# TASK INSTRUCTIONS
Apart from the pictures, which must be omitted, restate the data exactly.

# DATA IN THIS EXERCISE
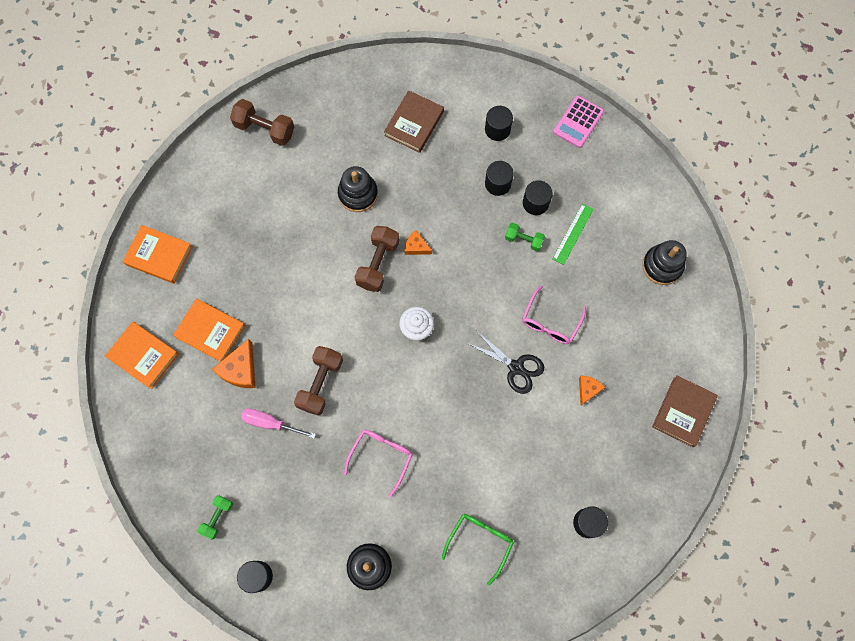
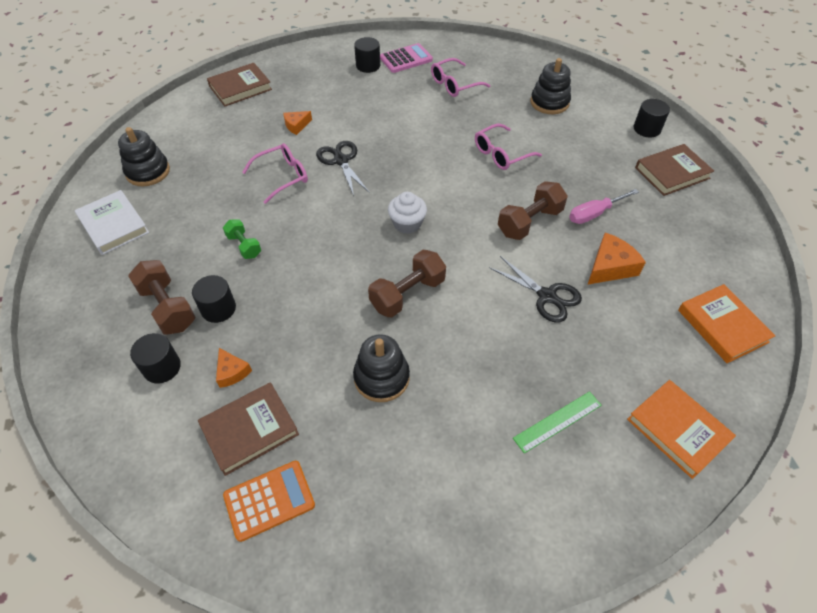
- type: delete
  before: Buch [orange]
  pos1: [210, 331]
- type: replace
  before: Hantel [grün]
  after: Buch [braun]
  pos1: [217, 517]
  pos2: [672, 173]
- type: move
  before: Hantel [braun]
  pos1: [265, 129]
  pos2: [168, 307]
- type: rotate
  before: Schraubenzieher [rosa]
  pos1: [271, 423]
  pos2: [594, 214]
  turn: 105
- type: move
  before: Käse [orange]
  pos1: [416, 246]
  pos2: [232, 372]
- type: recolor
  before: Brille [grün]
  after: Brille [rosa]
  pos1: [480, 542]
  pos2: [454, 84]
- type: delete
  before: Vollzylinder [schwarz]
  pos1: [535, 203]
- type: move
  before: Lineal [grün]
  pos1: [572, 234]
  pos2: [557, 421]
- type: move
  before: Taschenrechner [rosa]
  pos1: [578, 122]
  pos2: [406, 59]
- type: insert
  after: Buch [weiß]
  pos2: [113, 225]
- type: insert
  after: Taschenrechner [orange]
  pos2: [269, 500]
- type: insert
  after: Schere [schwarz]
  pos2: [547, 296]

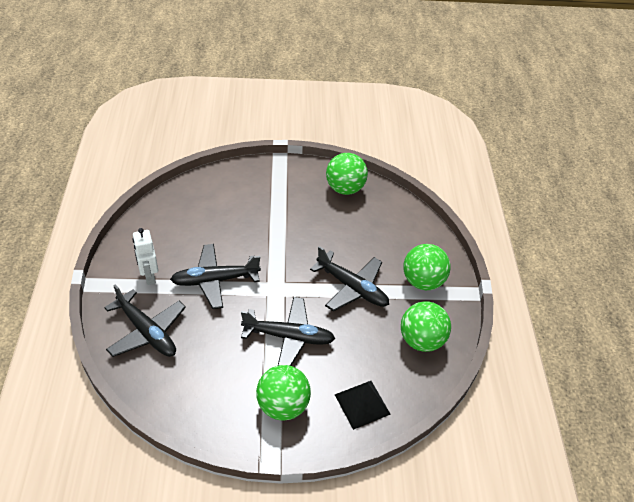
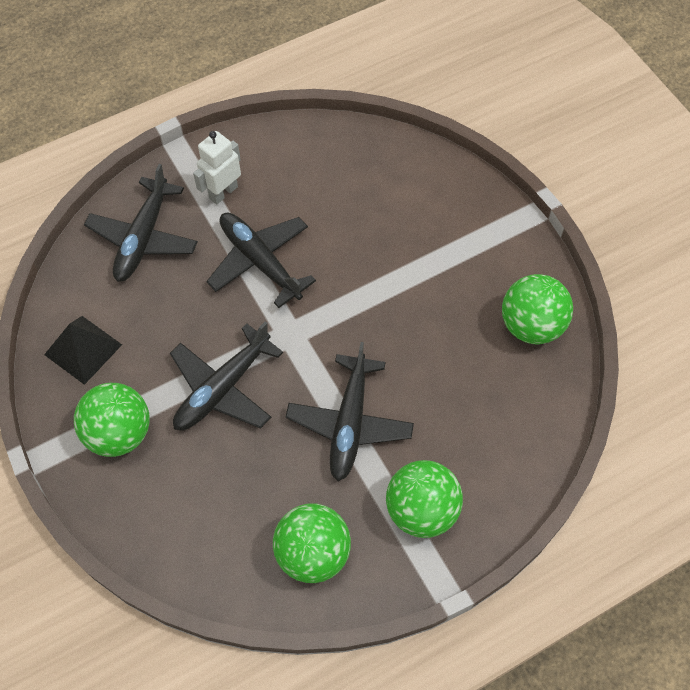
- type: rotate
  before: Flugzeug [schwarz]
  pos1: [289, 337]
  pos2: [222, 388]
  turn: 60
- type: move
  before: Pyramide [schwarz]
  pos1: [362, 404]
  pos2: [83, 349]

# RESULT OF THIS EXERCISE
- type: delete
  before: Buch [orange]
  pos1: [210, 331]
- type: replace
  before: Hantel [grün]
  after: Buch [braun]
  pos1: [217, 517]
  pos2: [672, 173]
- type: move
  before: Hantel [braun]
  pos1: [265, 129]
  pos2: [168, 307]
- type: rotate
  before: Schraubenzieher [rosa]
  pos1: [271, 423]
  pos2: [594, 214]
  turn: 105
- type: move
  before: Käse [orange]
  pos1: [416, 246]
  pos2: [232, 372]
- type: recolor
  before: Brille [grün]
  after: Brille [rosa]
  pos1: [480, 542]
  pos2: [454, 84]
- type: delete
  before: Vollzylinder [schwarz]
  pos1: [535, 203]
- type: move
  before: Lineal [grün]
  pos1: [572, 234]
  pos2: [557, 421]
- type: move
  before: Taschenrechner [rosa]
  pos1: [578, 122]
  pos2: [406, 59]
- type: insert
  after: Buch [weiß]
  pos2: [113, 225]
- type: insert
  after: Taschenrechner [orange]
  pos2: [269, 500]
- type: insert
  after: Schere [schwarz]
  pos2: [547, 296]

- type: rotate
  before: Flugzeug [schwarz]
  pos1: [289, 337]
  pos2: [222, 388]
  turn: 60
- type: move
  before: Pyramide [schwarz]
  pos1: [362, 404]
  pos2: [83, 349]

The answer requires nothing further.